Assignment: Each entry below should be given again exactly; the pictures stay out.

───── Exercise data

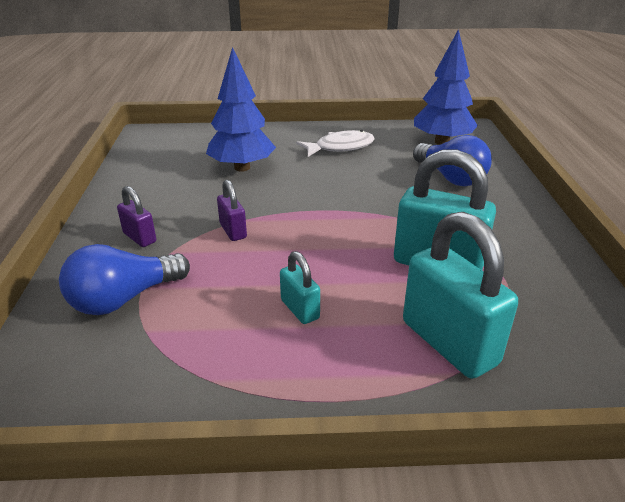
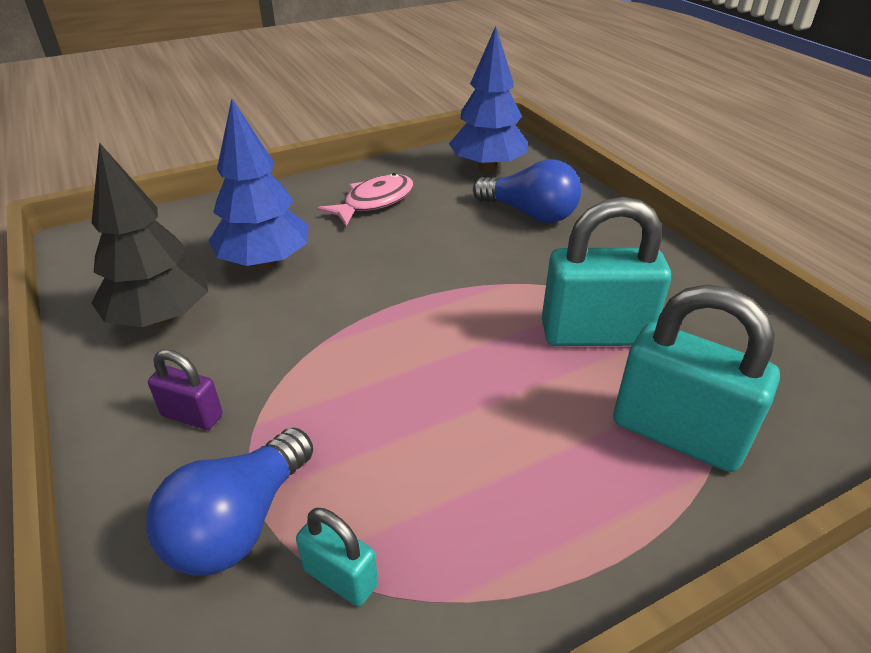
camera: 25 degrees left, 5 degrees up
purple padlock [217,179,247,241] -> none
turquoise padlock [280,251,320,324] -> turquoise padlock moved to [296,508,378,607]
white fish [296,130,375,157] -> pink fish [317,173,413,226]
none -> black tree [91,143,208,327]

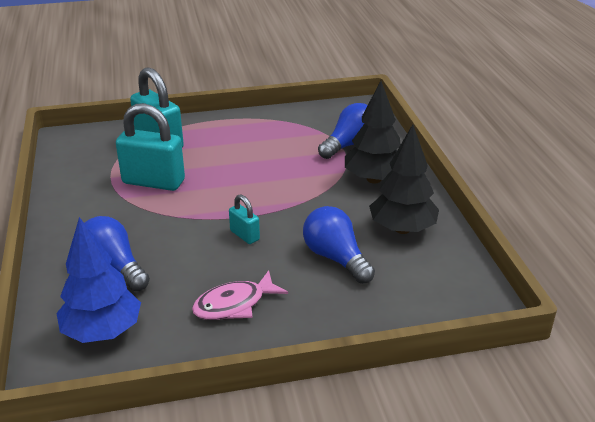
camera: 165 degrees left, 5 degrees down
purple padlock [148,349,223,430] -> black tree [345,81,401,184]
blue tree [208,99,308,269] -> blue light bulb [303,206,375,284]
turquoise padlock [296,508,378,607] -> turquoise padlock moved to [229,194,260,244]

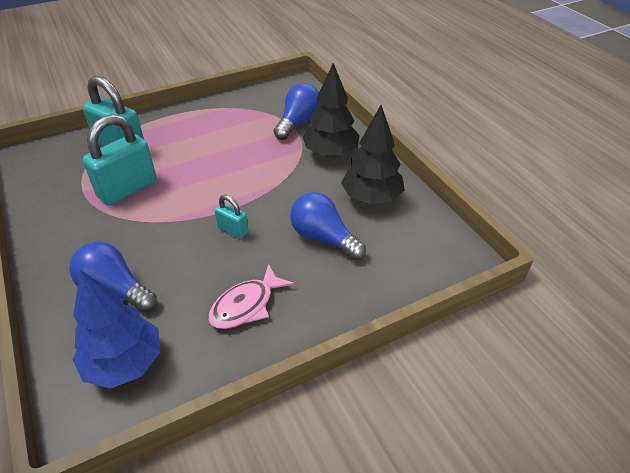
camera: 15 degrees left, 10 degrees up
turquoise padlock [116,103,185,191] -> turquoise padlock turned 45 degrees counterclockwise [83,114,157,206]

──────────

Task response:
camera: 25 degrees left, 5 degrees up
purple padlock [217,179,247,241] -> none
turquoise padlock [280,251,320,324] -> turquoise padlock moved to [296,508,378,607]
white fish [296,130,375,157] -> pink fish [317,173,413,226]
none -> black tree [91,143,208,327]

camera: 165 degrees left, 5 degrees down
purple padlock [148,349,223,430] -> black tree [345,81,401,184]
blue tree [208,99,308,269] -> blue light bulb [303,206,375,284]
turquoise padlock [296,508,378,607] -> turquoise padlock moved to [229,194,260,244]

camera: 15 degrees left, 10 degrees up
turquoise padlock [116,103,185,191] -> turquoise padlock turned 45 degrees counterclockwise [83,114,157,206]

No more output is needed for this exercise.